WHAT IS REQUIRED:
The data below contains pictures, which are to be skipped; the lines starting at the line with "white carton [147,152,202,239]" and ending at the line with "orange car [430,198,464,251]" are to be output exactly, both ends included.

TASK DATA:

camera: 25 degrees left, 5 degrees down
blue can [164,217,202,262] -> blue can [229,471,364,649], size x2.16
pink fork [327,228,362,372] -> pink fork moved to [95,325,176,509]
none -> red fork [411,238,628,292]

---

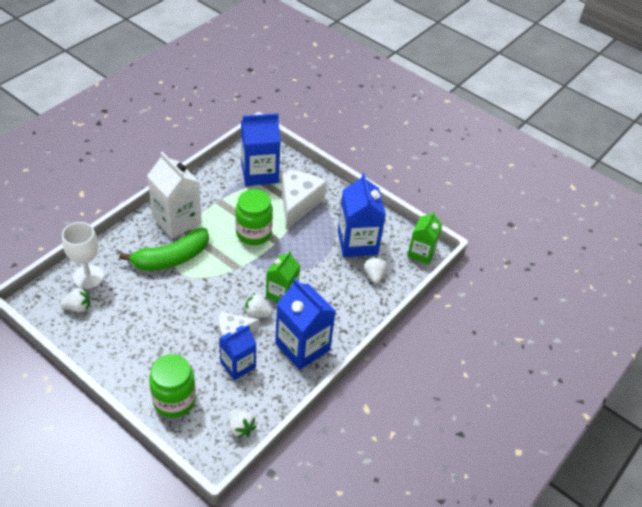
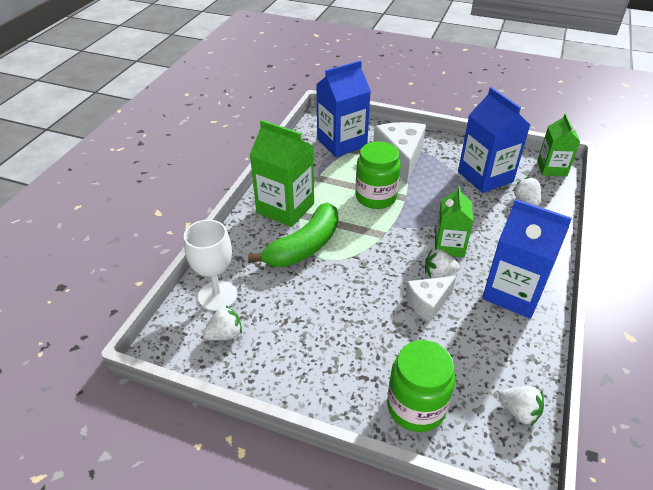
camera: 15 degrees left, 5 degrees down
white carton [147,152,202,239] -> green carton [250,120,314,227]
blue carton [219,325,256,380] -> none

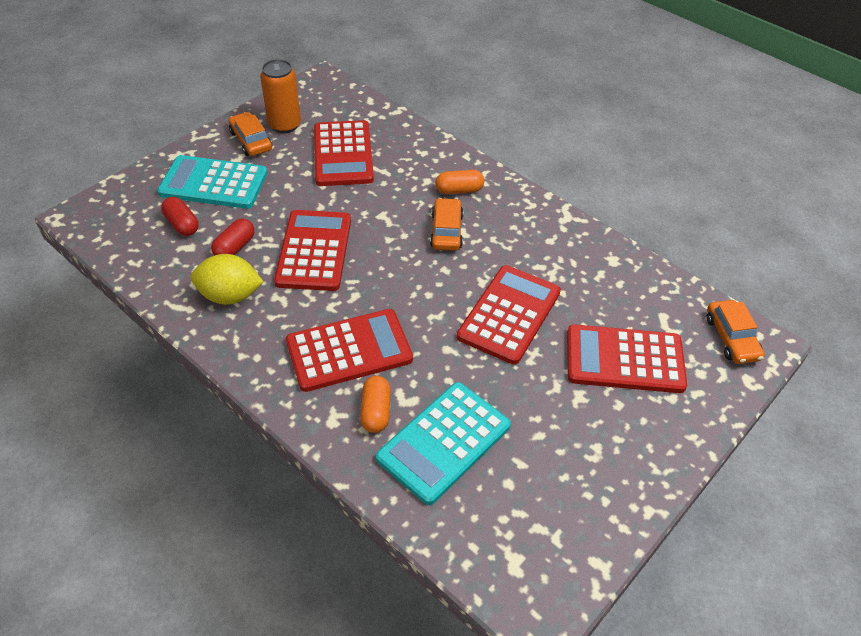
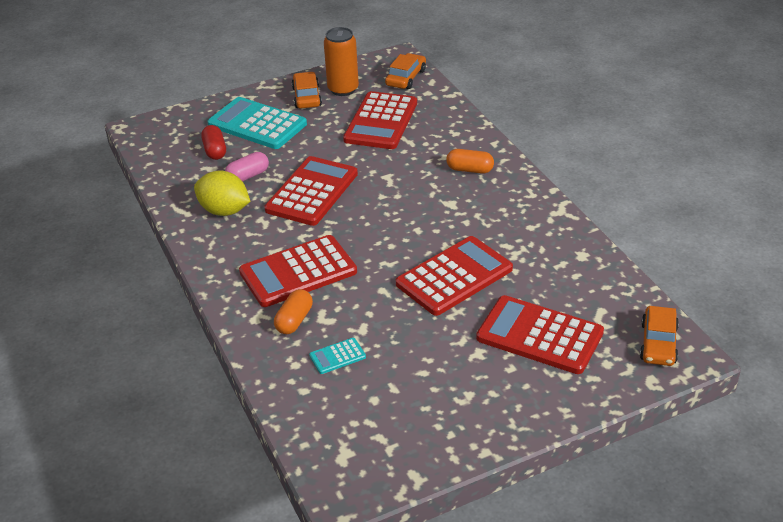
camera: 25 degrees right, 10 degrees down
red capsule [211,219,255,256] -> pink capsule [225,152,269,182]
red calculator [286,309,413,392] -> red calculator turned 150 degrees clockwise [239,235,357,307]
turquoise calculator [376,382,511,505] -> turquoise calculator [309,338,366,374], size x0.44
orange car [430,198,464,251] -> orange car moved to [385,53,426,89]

RESULT BELOW:
white carton [147,152,202,239] -> green carton [250,120,314,227]
blue carton [219,325,256,380] -> none

camera: 25 degrees right, 10 degrees down
red capsule [211,219,255,256] -> pink capsule [225,152,269,182]
red calculator [286,309,413,392] -> red calculator turned 150 degrees clockwise [239,235,357,307]
turquoise calculator [376,382,511,505] -> turquoise calculator [309,338,366,374], size x0.44
orange car [430,198,464,251] -> orange car moved to [385,53,426,89]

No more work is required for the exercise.